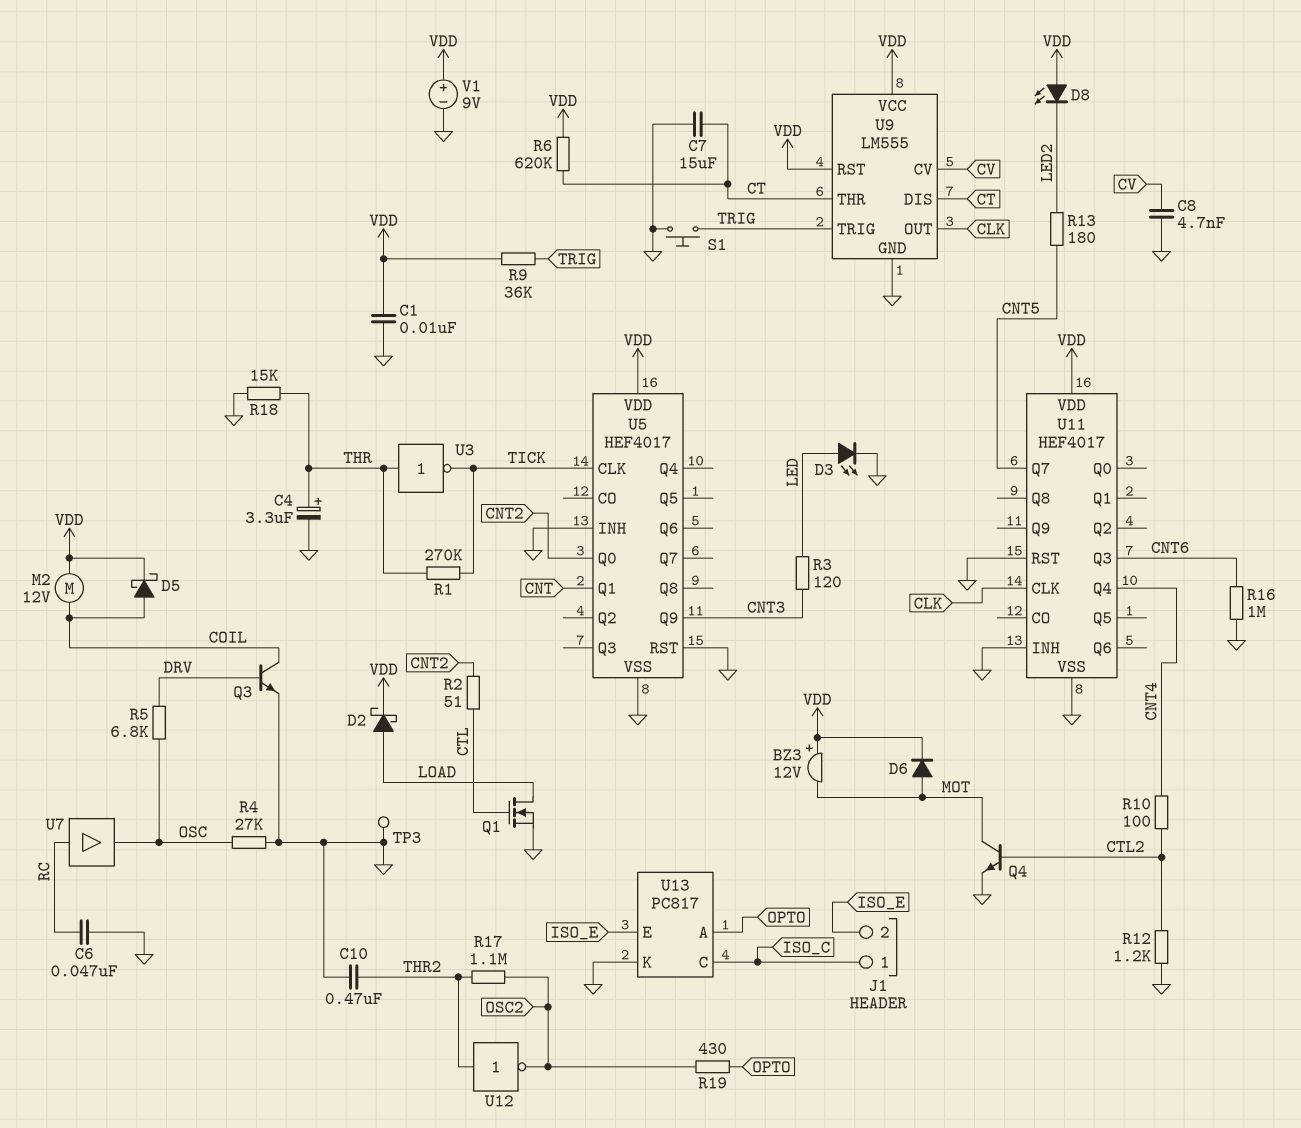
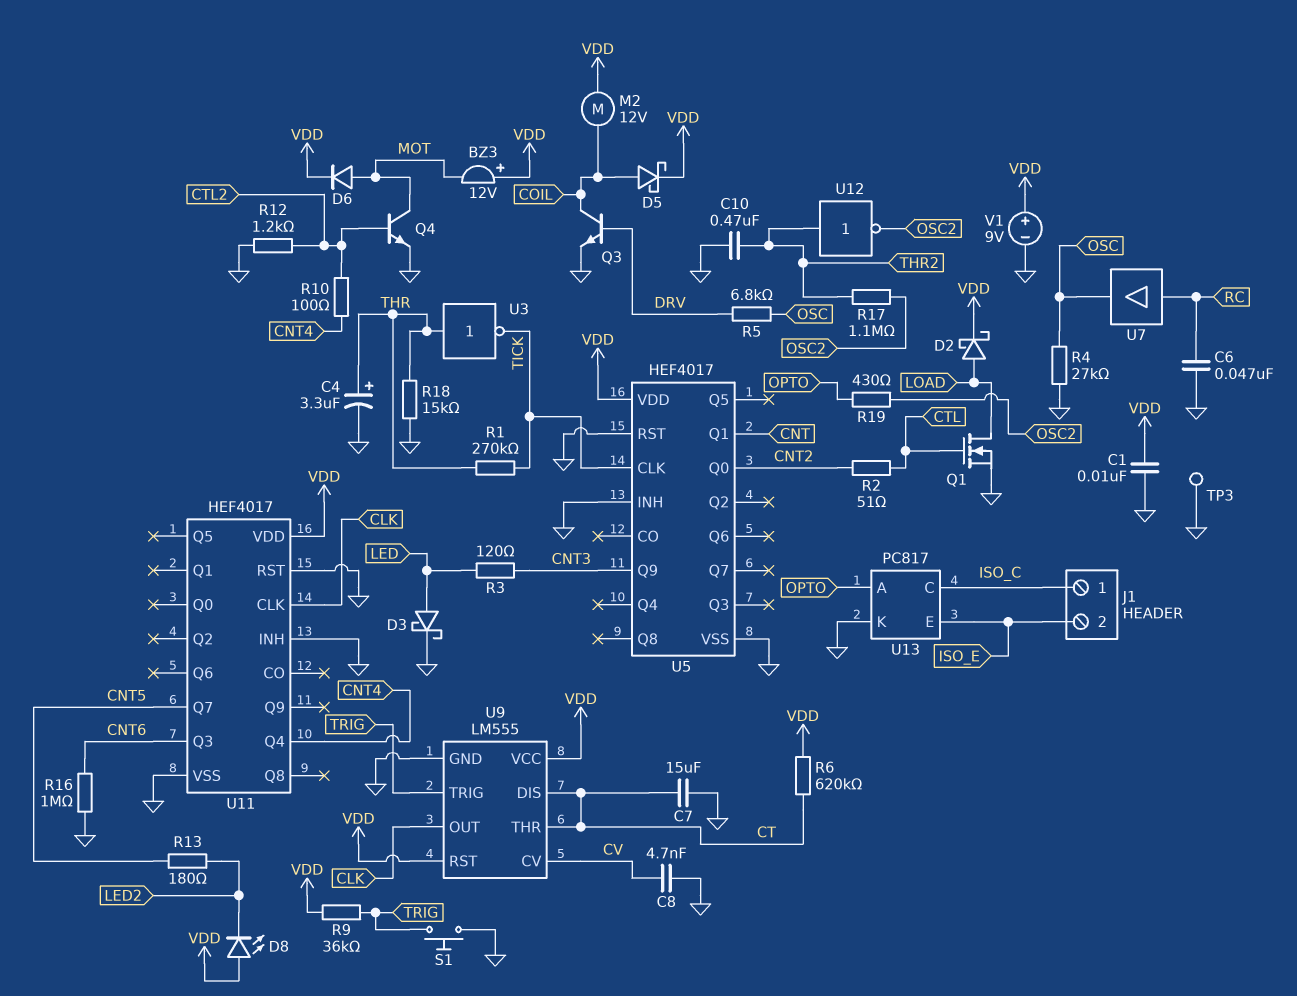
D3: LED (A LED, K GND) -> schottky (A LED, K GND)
---
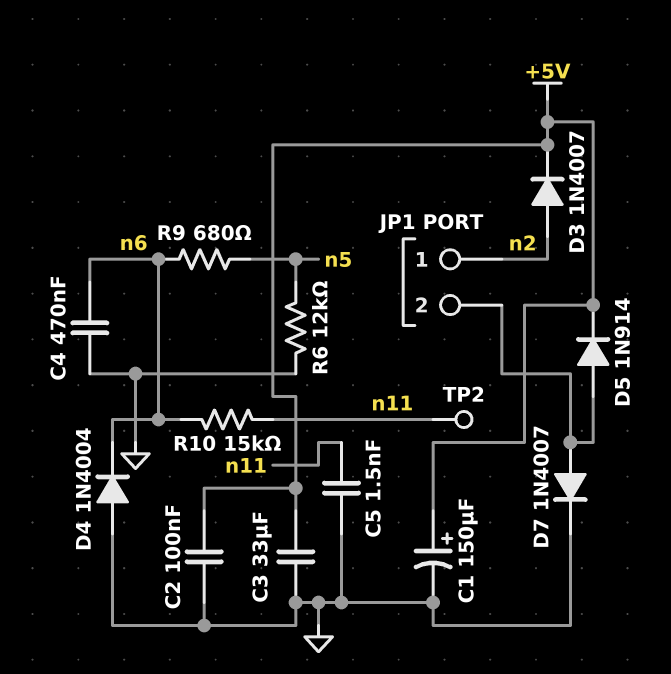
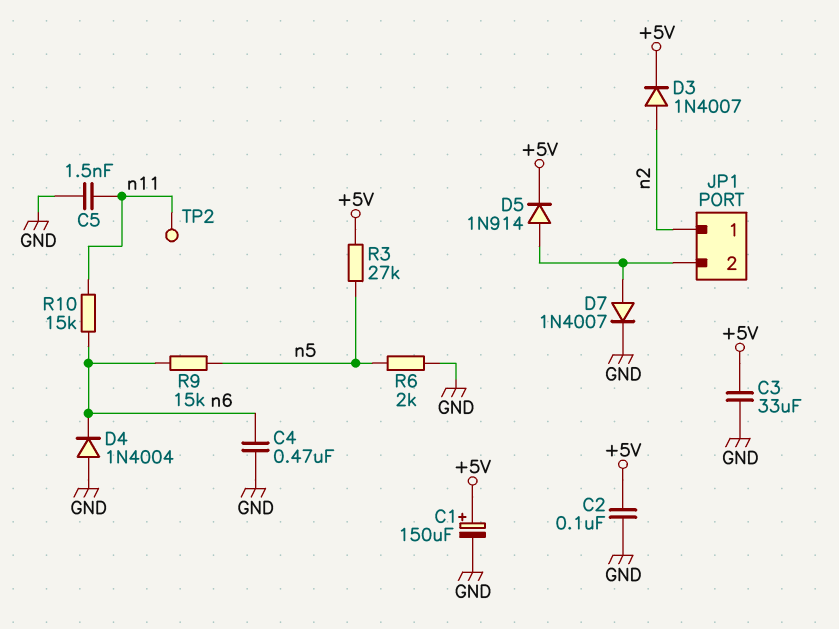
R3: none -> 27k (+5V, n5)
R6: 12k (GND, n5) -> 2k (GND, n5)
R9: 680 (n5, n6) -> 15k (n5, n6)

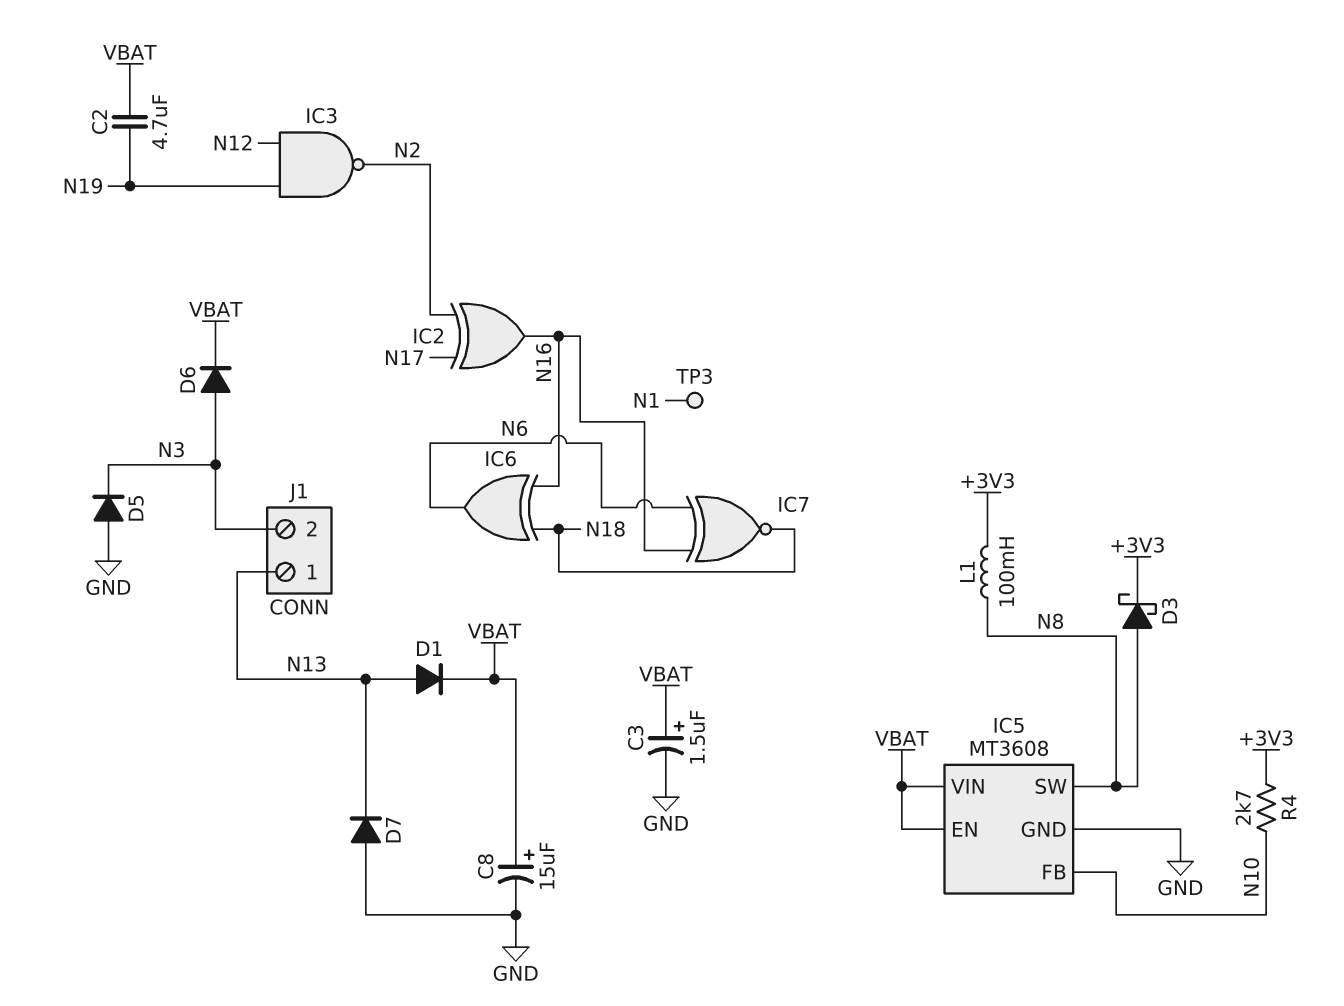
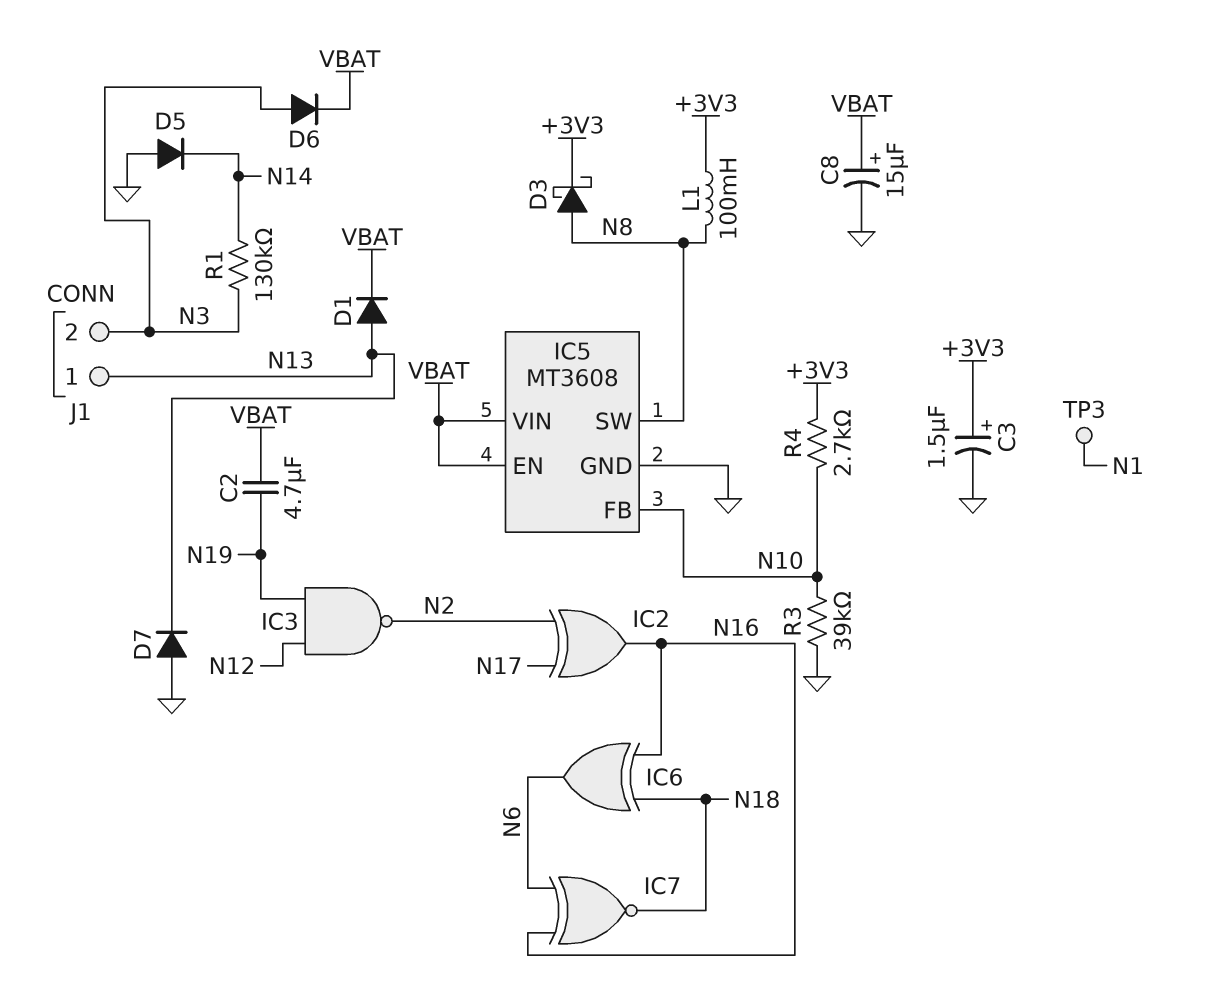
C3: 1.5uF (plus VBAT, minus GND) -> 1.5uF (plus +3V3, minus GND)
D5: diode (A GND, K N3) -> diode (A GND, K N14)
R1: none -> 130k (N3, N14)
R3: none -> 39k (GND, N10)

▶ **Instructions for the task**: Keeping every character as it is, restate the lines above that run from the line with "C3: 1.5uF (plus" through the line with "R3: none -> 39k (GND, N10)", both included, and nothing else.

▶ **Written response**:
C3: 1.5uF (plus VBAT, minus GND) -> 1.5uF (plus +3V3, minus GND)
D5: diode (A GND, K N3) -> diode (A GND, K N14)
R1: none -> 130k (N3, N14)
R3: none -> 39k (GND, N10)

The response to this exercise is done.